EXERCISE DESCRIPTION ->
Exact copy, no pictures: return all the data below as written.

=== Section Start ===

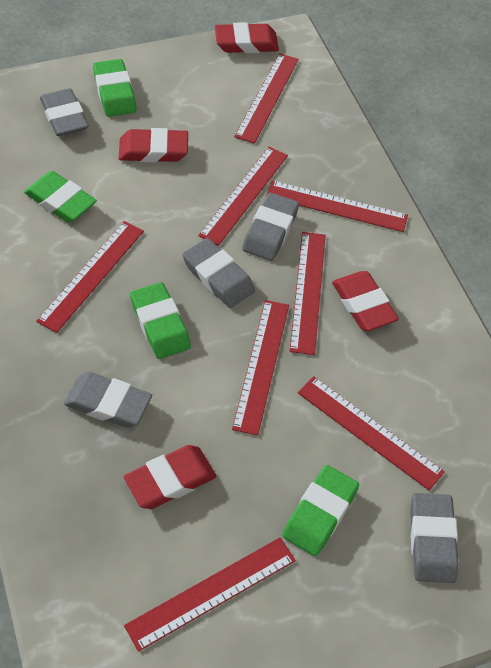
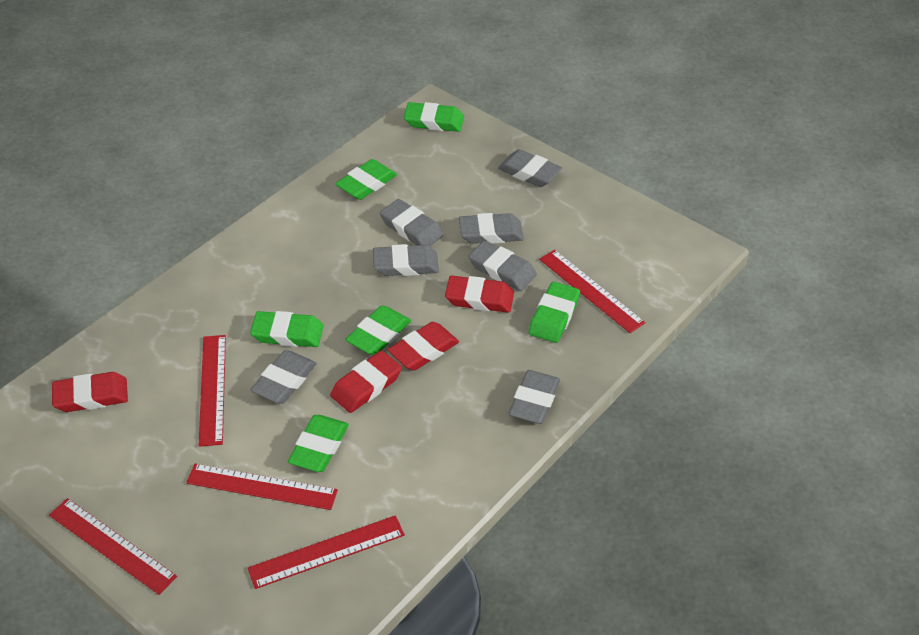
green eraser: 4 -> 6
grey eraser: 5 -> 7
red ruler: 8 -> 5

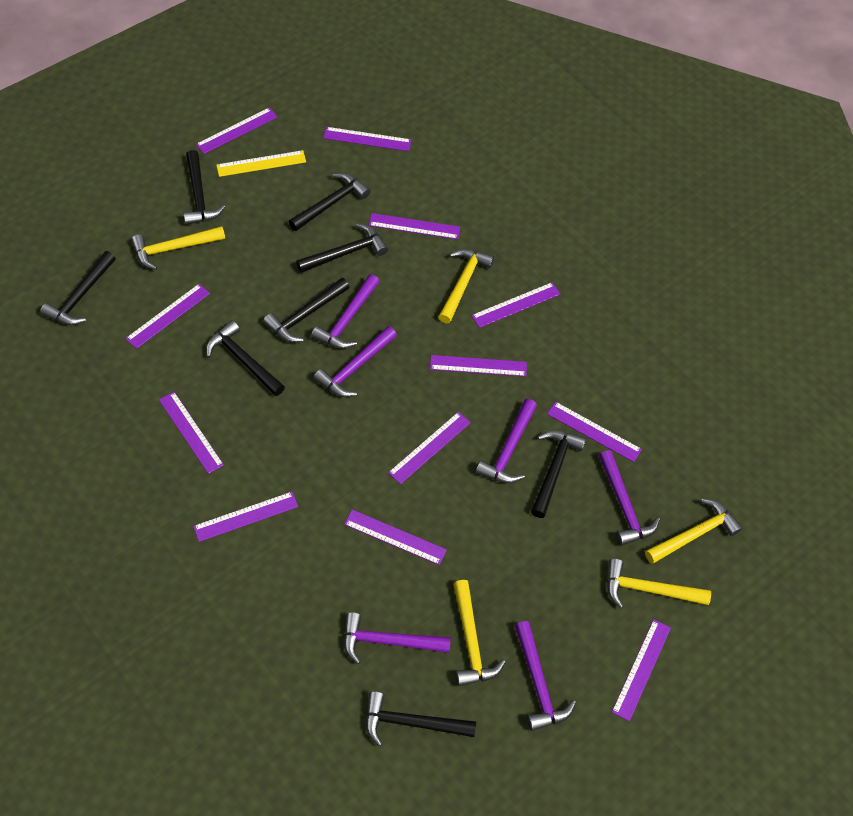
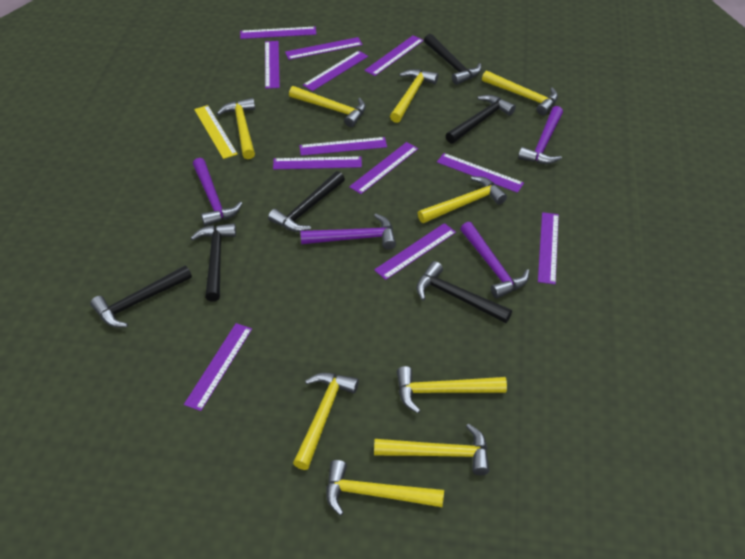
black hammer: 8 -> 6
purple hammer: 6 -> 4
yellow hammer: 5 -> 9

=== Section End ===

TASK OUTPUT ->
green eraser: 4 -> 6
grey eraser: 5 -> 7
red ruler: 8 -> 5

black hammer: 8 -> 6
purple hammer: 6 -> 4
yellow hammer: 5 -> 9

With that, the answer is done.